**Records from a data collection**
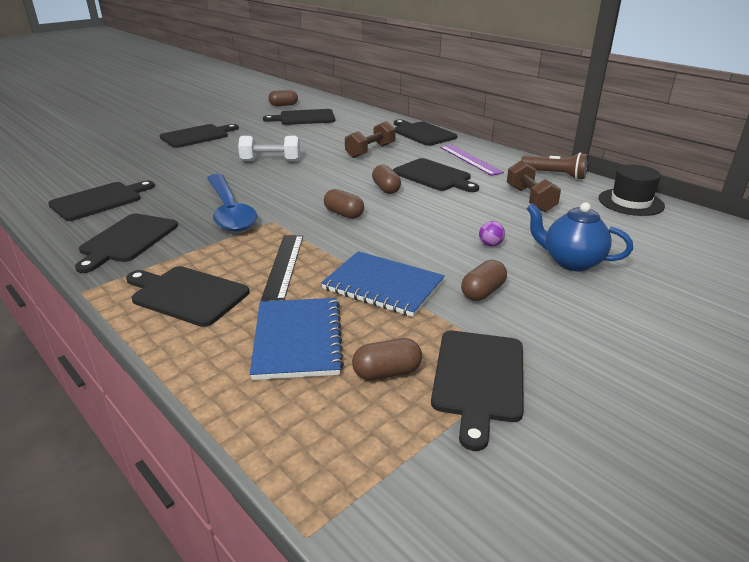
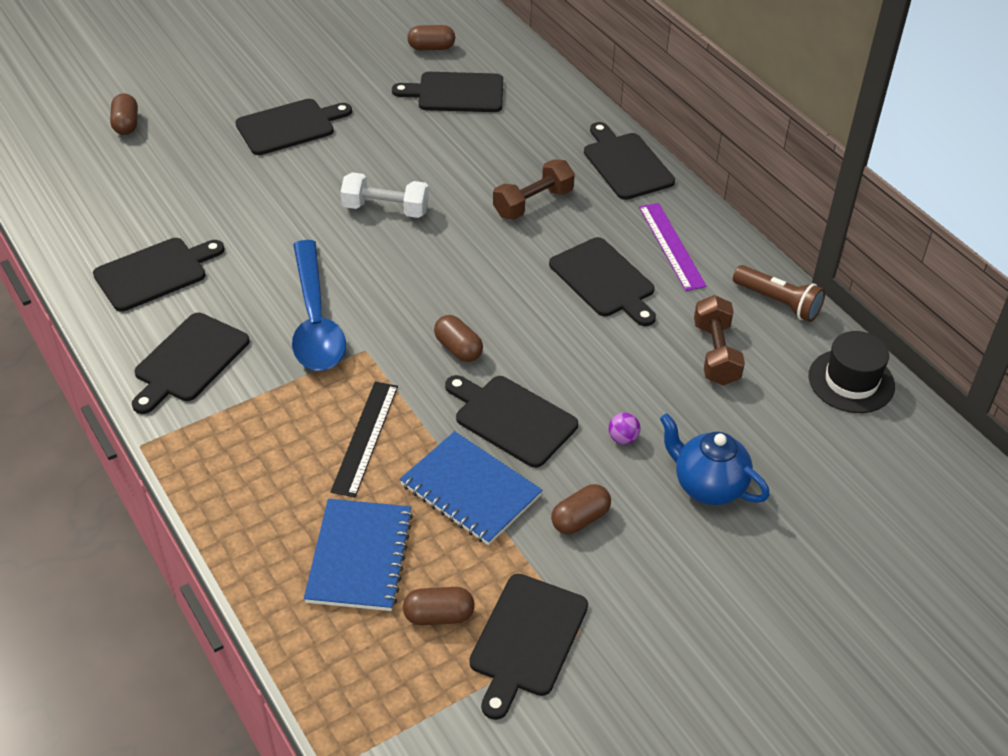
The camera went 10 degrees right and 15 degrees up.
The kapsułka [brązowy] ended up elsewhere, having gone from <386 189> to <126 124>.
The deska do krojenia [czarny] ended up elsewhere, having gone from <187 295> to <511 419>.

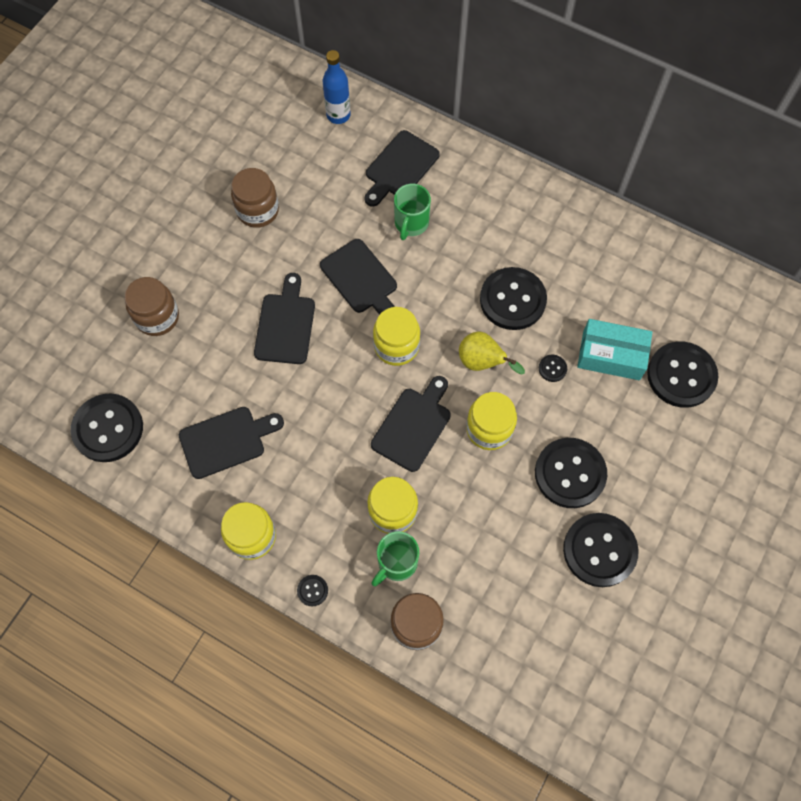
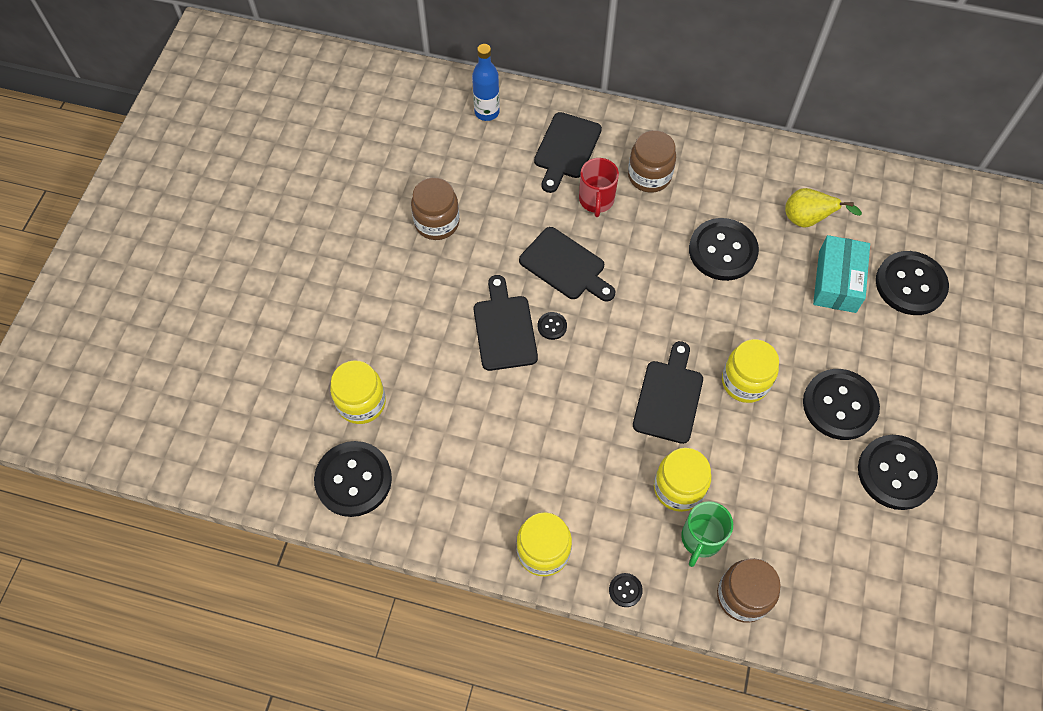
The camera went 15 degrees left and 5 degrees down.
The słoik [żółty] ended up elsewhere, having gone from <396 346> to <361 402>.
The guzik [czarny] ended up elsewhere, having gone from <552 368> to <552 326>.
What was the kubek [zielony] at <411 223> turned into the kubek [czerwony] at <596 200>.
The słoik [brązowy] ended up elsewhere, having gone from <157 317> to <649 176>.
The gruszka [żółty] ended up elsewhere, having gone from <482 362> to <807 220>.
The pudełko [turkusowy] at <611 355> ended up facing another way, 75 degrees counterclockwise from before.
The second view lost the deska do krojenia [czarny] at <226 440>.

**Directions for this task**
I'd like every record transcribed exactly, with no pictures carried over.

**Output of the exercise**
The camera went 10 degrees right and 15 degrees up.
The kapsułka [brązowy] ended up elsewhere, having gone from <386 189> to <126 124>.
The deska do krojenia [czarny] ended up elsewhere, having gone from <187 295> to <511 419>.

The camera went 15 degrees left and 5 degrees down.
The słoik [żółty] ended up elsewhere, having gone from <396 346> to <361 402>.
The guzik [czarny] ended up elsewhere, having gone from <552 368> to <552 326>.
What was the kubek [zielony] at <411 223> turned into the kubek [czerwony] at <596 200>.
The słoik [brązowy] ended up elsewhere, having gone from <157 317> to <649 176>.
The gruszka [żółty] ended up elsewhere, having gone from <482 362> to <807 220>.
The pudełko [turkusowy] at <611 355> ended up facing another way, 75 degrees counterclockwise from before.
The second view lost the deska do krojenia [czarny] at <226 440>.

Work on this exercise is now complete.